[WHAT TO WORK ON] Output the line containing "none -> blue round brick C2 level 1" exactly. Do the same for every line after it through the end of the material, and output nothing else.

[DATASET SECTION]
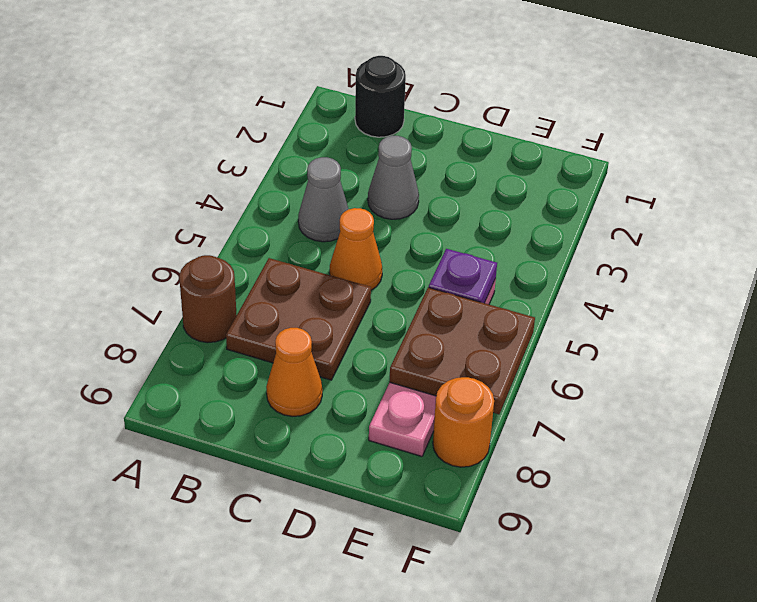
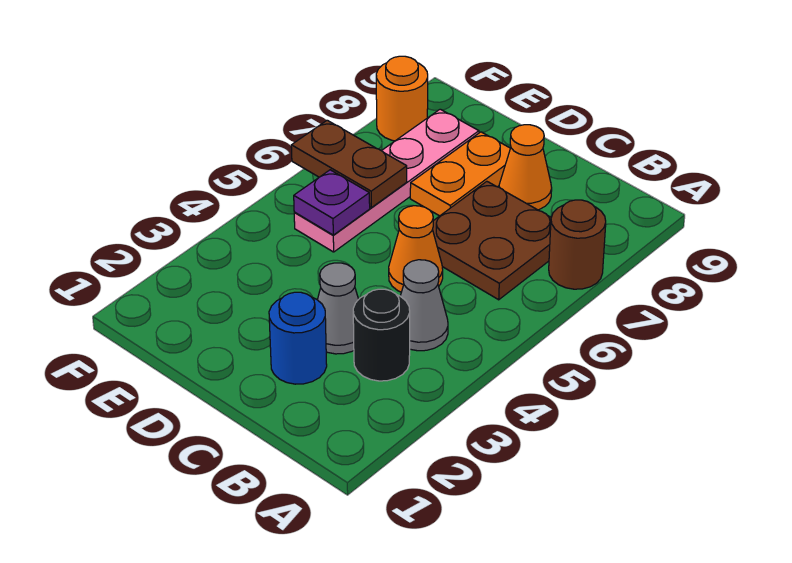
black round brick B1 level 1 -> black round brick B3 level 1
none -> blue round brick C2 level 1
none -> orange plate D7:D8 level 1
brown plate E6:F7 level 2 -> brown plate E6:F6 level 2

[ANSWER SPACE]
none -> blue round brick C2 level 1
none -> orange plate D7:D8 level 1
brown plate E6:F7 level 2 -> brown plate E6:F6 level 2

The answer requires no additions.